▸ **Work to be completed**:
Pick each line containing the word "purple" out of the data below.

▸ **Entries supplied**:

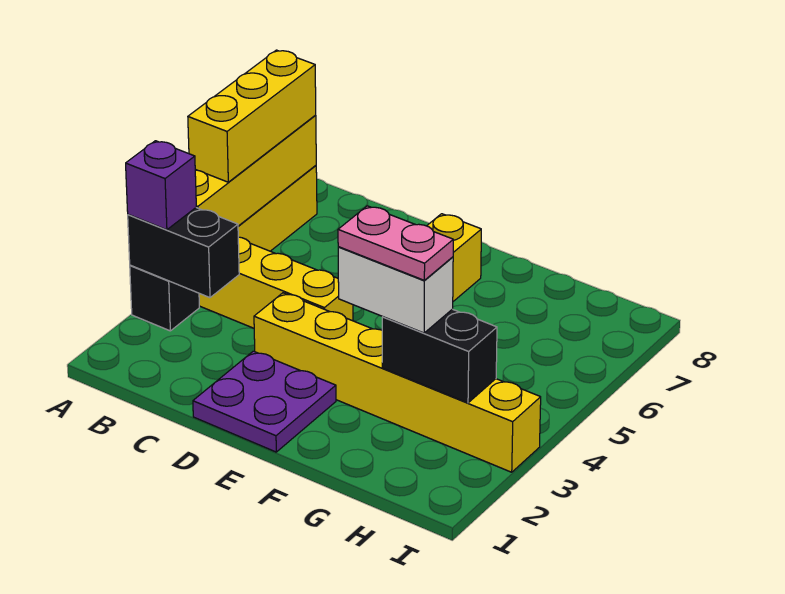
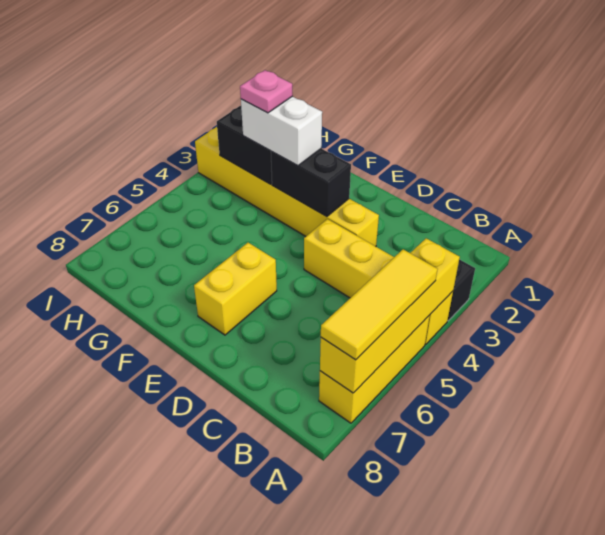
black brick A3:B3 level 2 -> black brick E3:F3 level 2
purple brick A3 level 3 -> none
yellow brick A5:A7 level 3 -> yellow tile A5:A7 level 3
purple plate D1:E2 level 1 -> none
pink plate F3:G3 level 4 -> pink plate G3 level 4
* * *
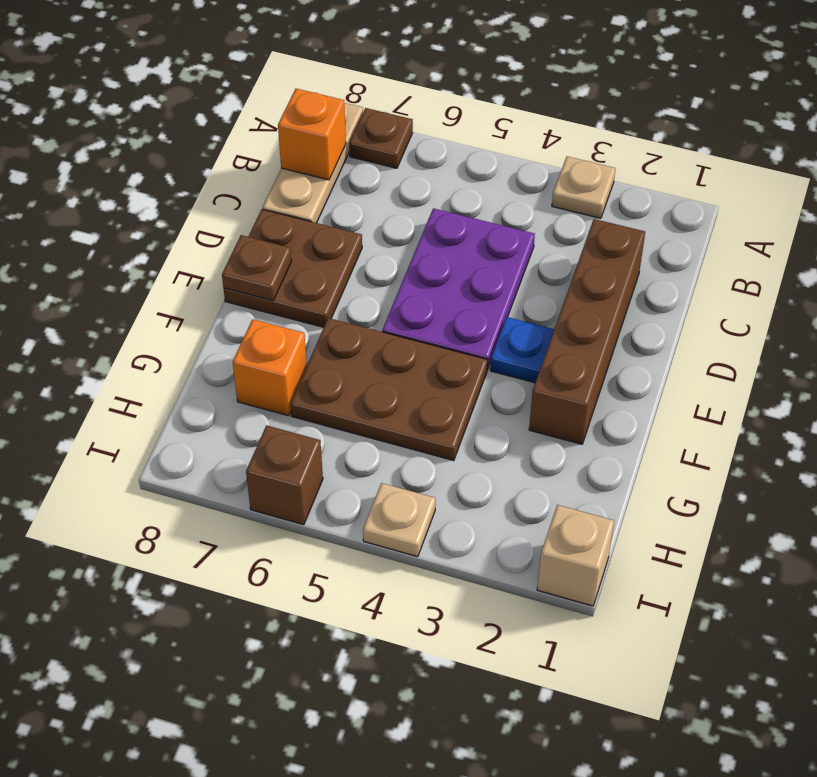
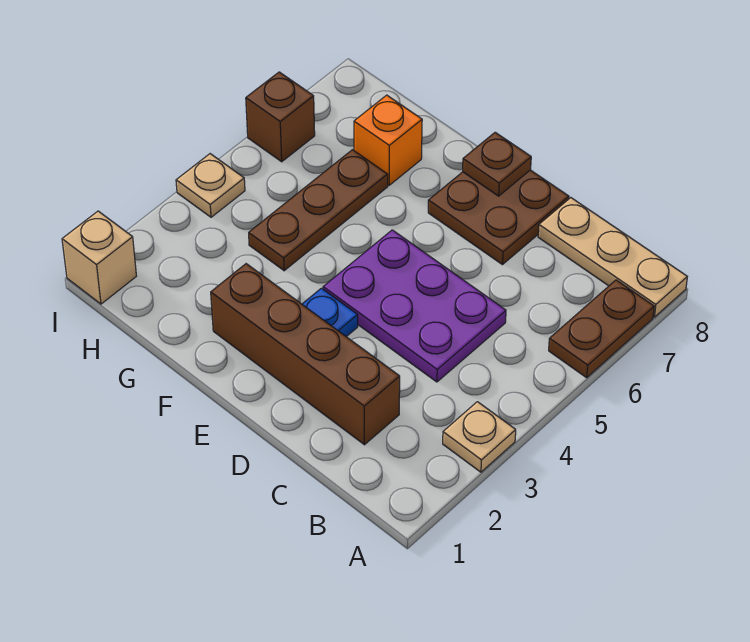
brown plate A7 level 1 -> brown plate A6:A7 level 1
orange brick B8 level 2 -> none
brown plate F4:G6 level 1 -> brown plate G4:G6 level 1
==
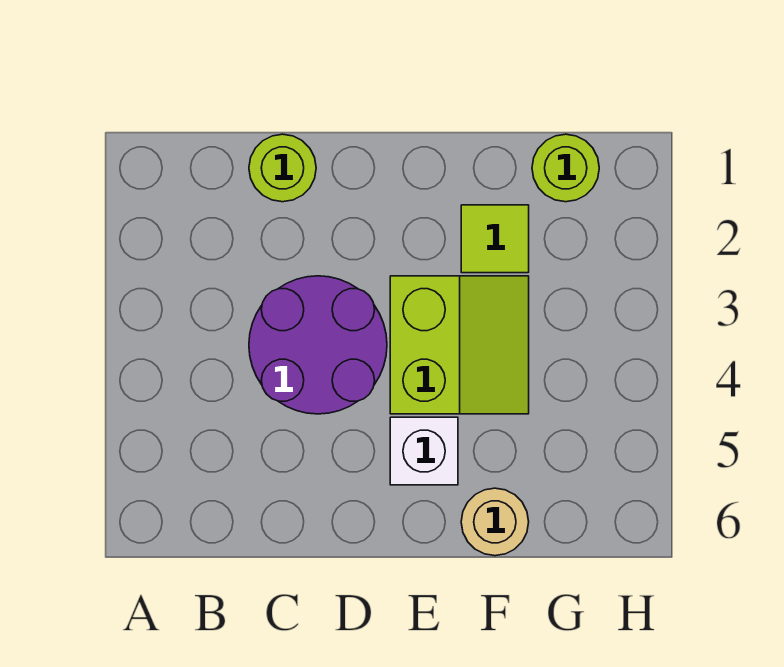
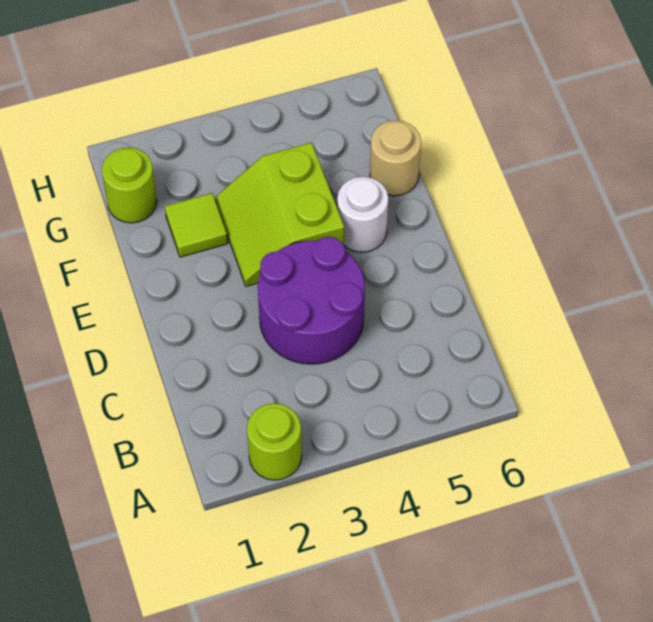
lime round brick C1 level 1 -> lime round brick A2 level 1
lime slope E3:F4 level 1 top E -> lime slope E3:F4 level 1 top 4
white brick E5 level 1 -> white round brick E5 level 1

▸ **Result for this task**:
purple brick A3 level 3 -> none
purple plate D1:E2 level 1 -> none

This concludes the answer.